··· Data records ···
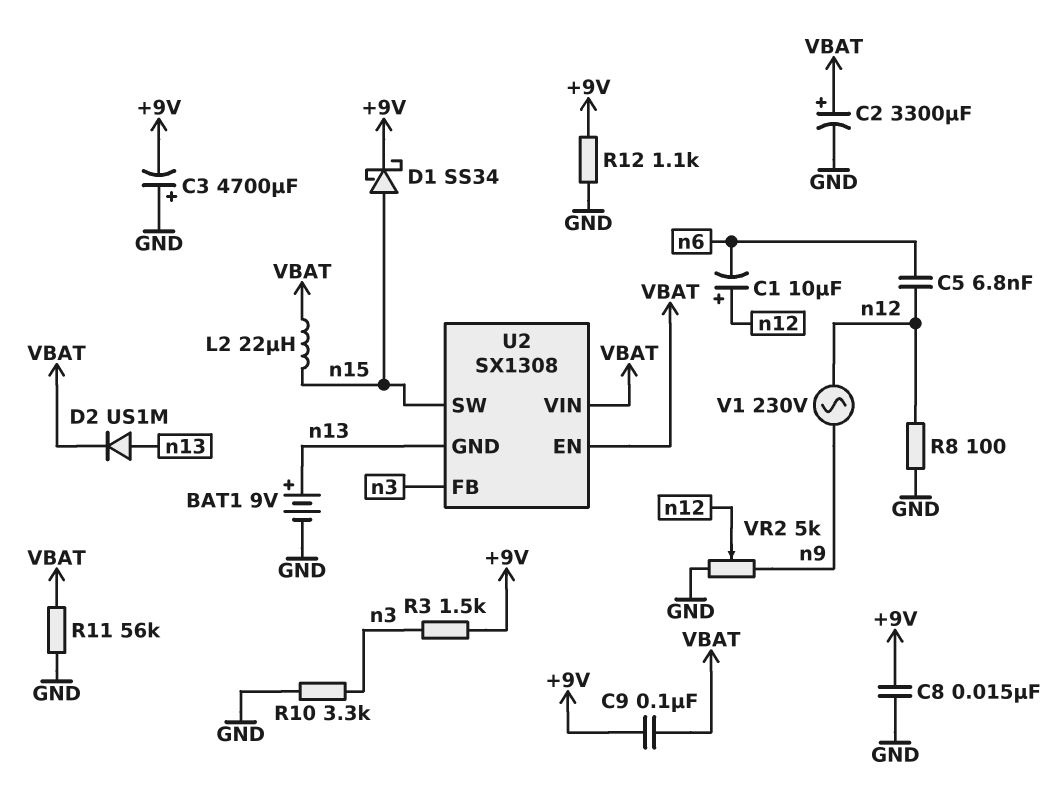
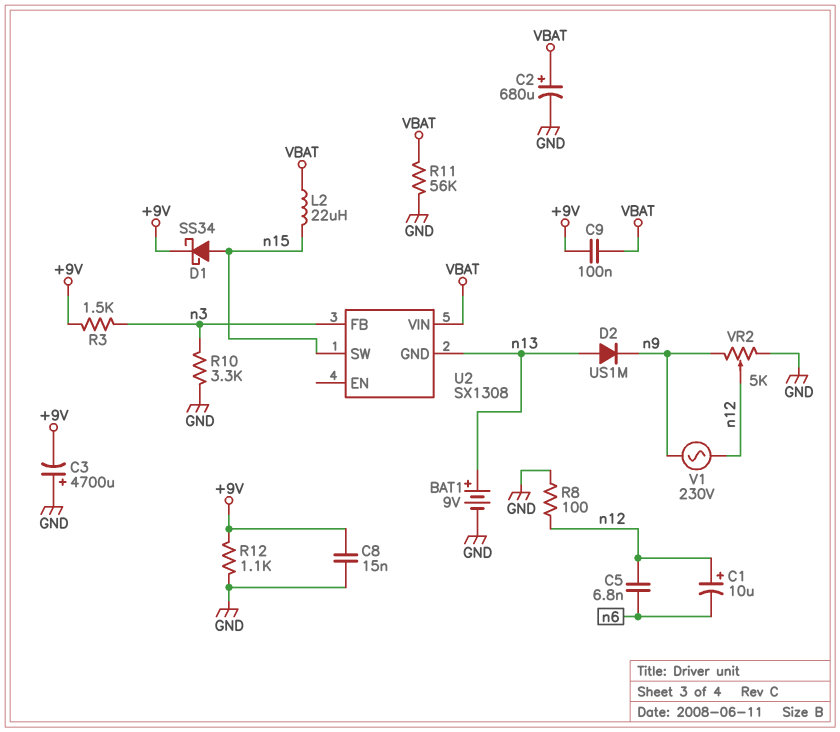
C2: 3300uF (plus VBAT, minus GND) -> 680uF (plus VBAT, minus GND)
D2: diode US1M (A n13, K VBAT) -> diode US1M (A n13, K n9)
U2 pin EN: VBAT -> none

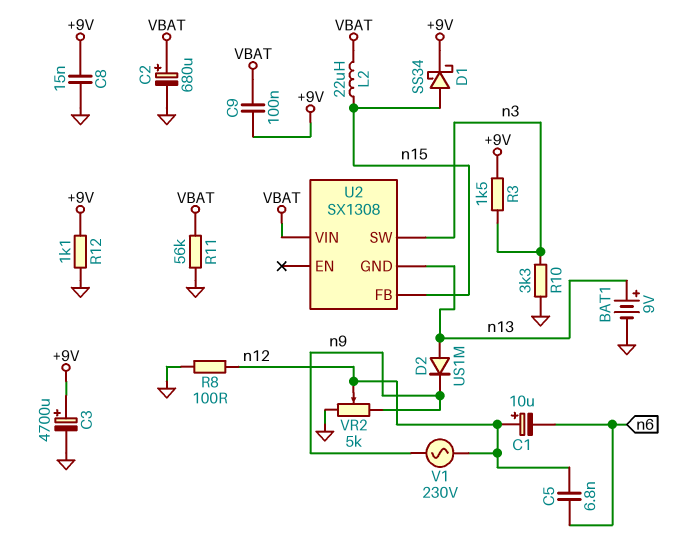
C3: 4700uF (plus GND, minus +9V) -> 4700uF (plus +9V, minus GND)
U2 pin FB: n3 -> n15
U2 pin SW: n15 -> n3

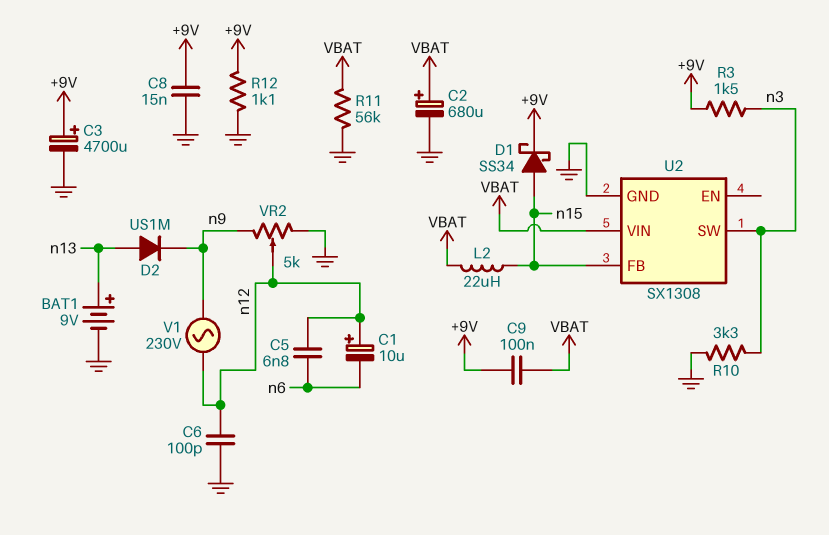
C6: none -> 100pF (GND, n12)
R8: 100 (GND, n12) -> none
U2 pin GND: n13 -> GND

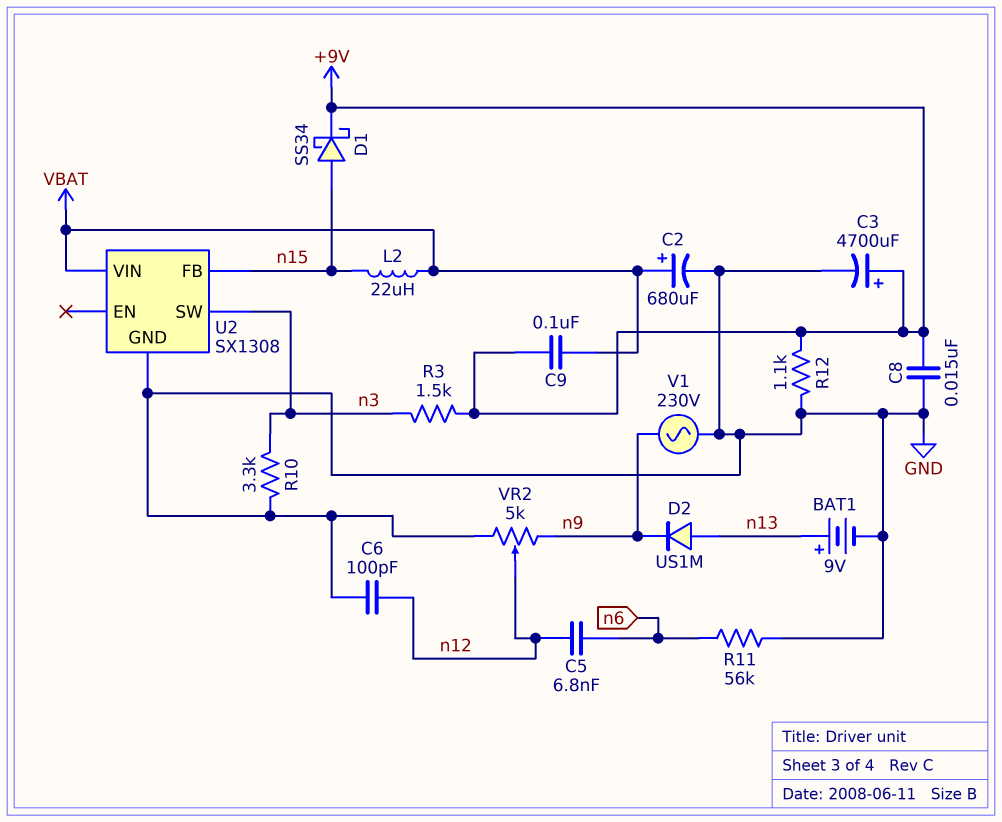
C1: 10uF (plus n12, minus n6) -> none
R11: 56k (GND, VBAT) -> 56k (GND, n6)
V1: AC 230V (n9, n12) -> AC 230V (GND, n9)

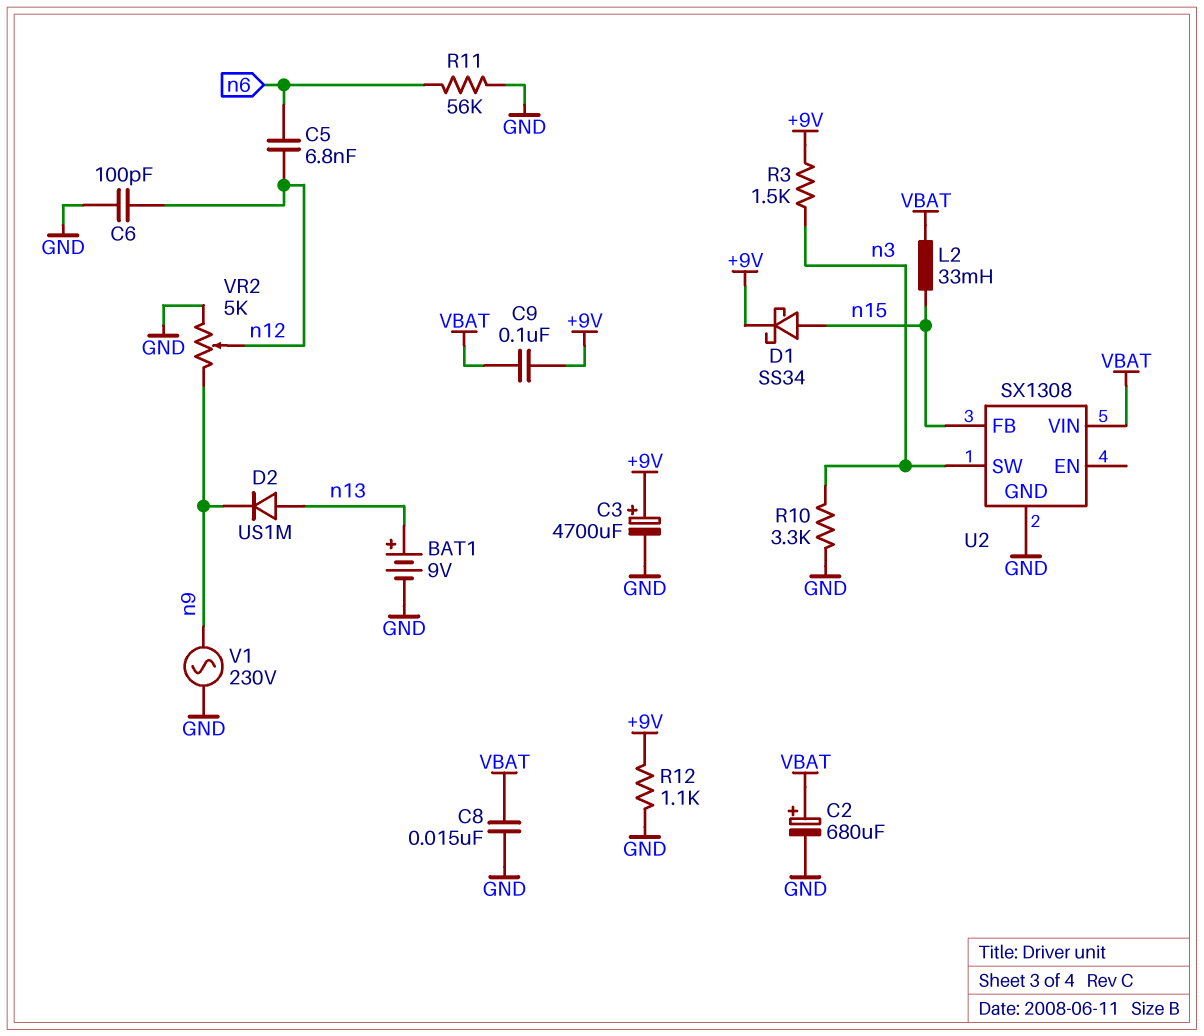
C8: 15nF (+9V, GND) -> 15nF (GND, VBAT)
L2: 22uH (VBAT, n15) -> 33mH (VBAT, n15)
···
**What you will do**
Reproduce the records above exactly, but only from the line containing "U2 pin GND: n13 -> GND" through the last line, both included, and without any pictures.

**Written reply**
U2 pin GND: n13 -> GND

C1: 10uF (plus n12, minus n6) -> none
R11: 56k (GND, VBAT) -> 56k (GND, n6)
V1: AC 230V (n9, n12) -> AC 230V (GND, n9)

C8: 15nF (+9V, GND) -> 15nF (GND, VBAT)
L2: 22uH (VBAT, n15) -> 33mH (VBAT, n15)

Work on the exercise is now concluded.